### YOUR GOAL:
All pictures are to be excluded when the data below is output verbatim.

^^^^

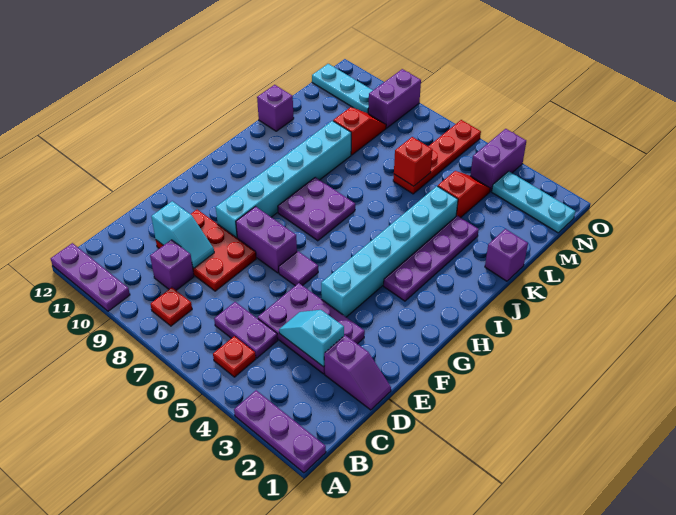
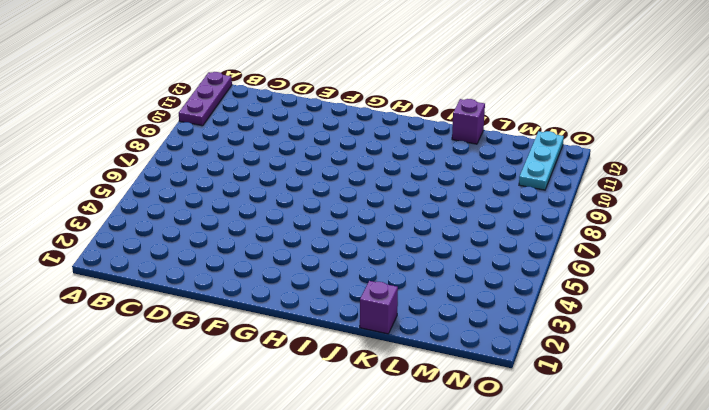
none -> purple plate A1:A3 level 1
none -> red plate B5 level 1
none -> red plate B8 level 1

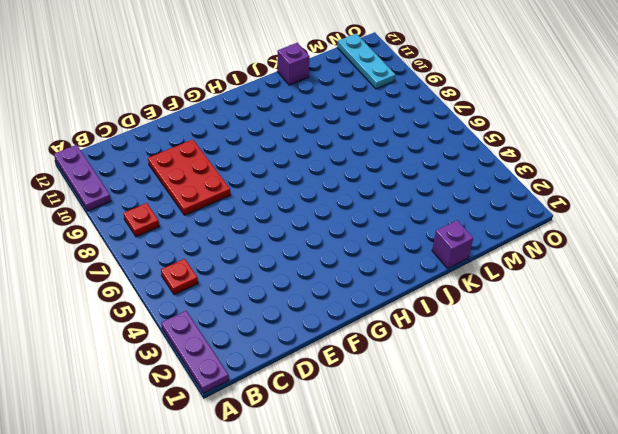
none -> purple plate C5:C6 level 1
none -> purple brick C9 level 1
none -> purple slope D1:D2 level 1 top 2

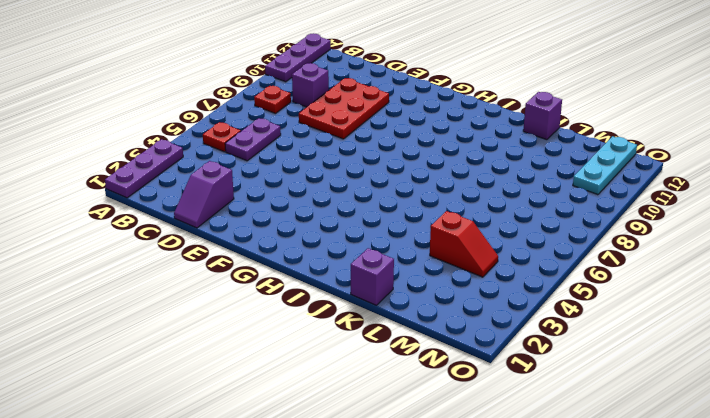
none -> purple plate D3:E5 level 1
none -> cyan brick F4:K4 level 1
none -> purple tile F6 level 1

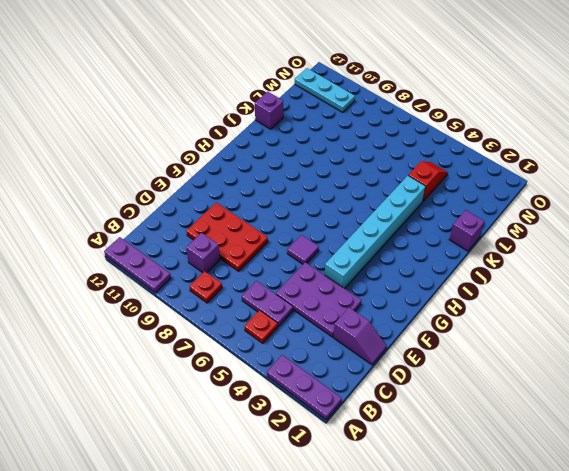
none -> purple brick F7:F8 level 1
none -> cyan brick F9:K9 level 1
none -> purple plate H3:K3 level 1

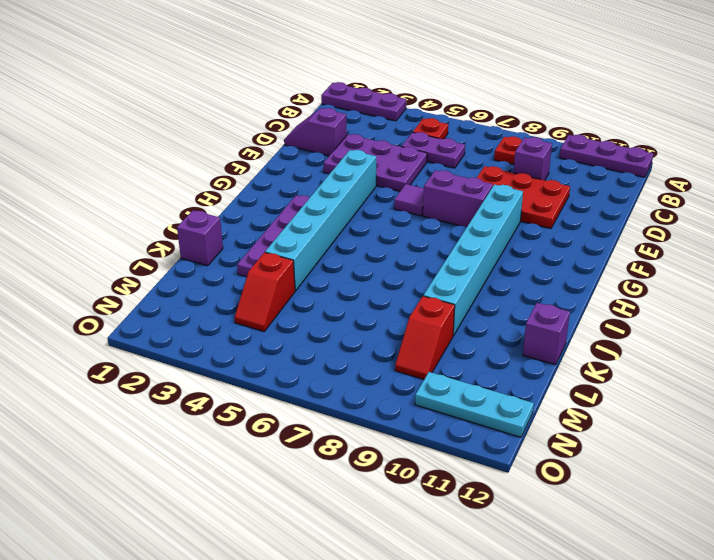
none -> purple plate H7:I8 level 1
none -> red plate L6:O6 level 1
none -> cyan plate N1:N3 level 1

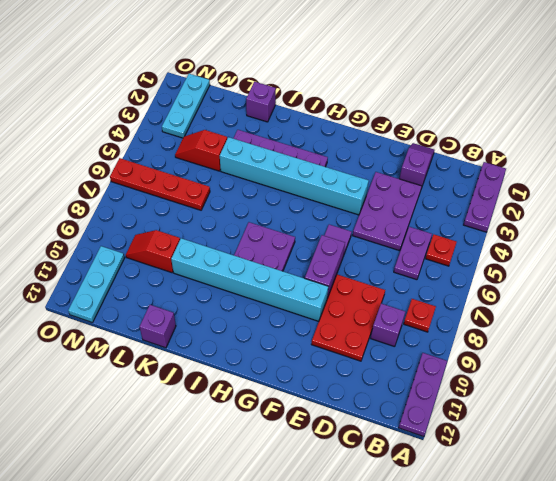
none -> purple brick N4:O4 level 1
none -> purple brick N9:O9 level 1
none -> cyan slope D3:D4 level 2 top 3

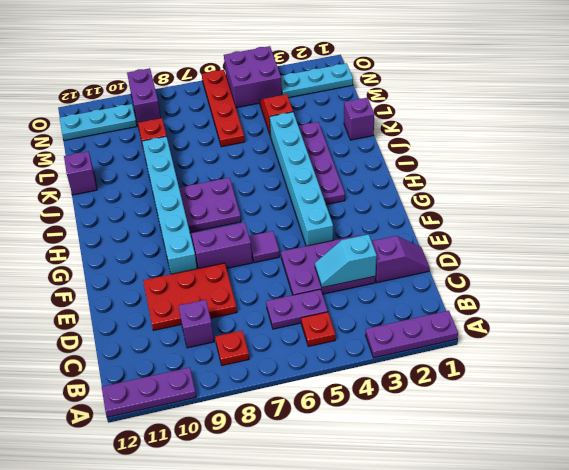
purple brick N4:O5 level 1 -> purple brick N4:O4 level 1
none -> cyan slope D9:D10 level 2 top 10
none -> red brick L6 level 2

^^^^

### REPLY:
none -> purple plate A1:A3 level 1
none -> red plate B5 level 1
none -> red plate B8 level 1

none -> purple plate C5:C6 level 1
none -> purple brick C9 level 1
none -> purple slope D1:D2 level 1 top 2

none -> purple plate D3:E5 level 1
none -> cyan brick F4:K4 level 1
none -> purple tile F6 level 1

none -> purple brick F7:F8 level 1
none -> cyan brick F9:K9 level 1
none -> purple plate H3:K3 level 1

none -> purple plate H7:I8 level 1
none -> red plate L6:O6 level 1
none -> cyan plate N1:N3 level 1

none -> purple brick N4:O4 level 1
none -> purple brick N9:O9 level 1
none -> cyan slope D3:D4 level 2 top 3

purple brick N4:O5 level 1 -> purple brick N4:O4 level 1
none -> cyan slope D9:D10 level 2 top 10
none -> red brick L6 level 2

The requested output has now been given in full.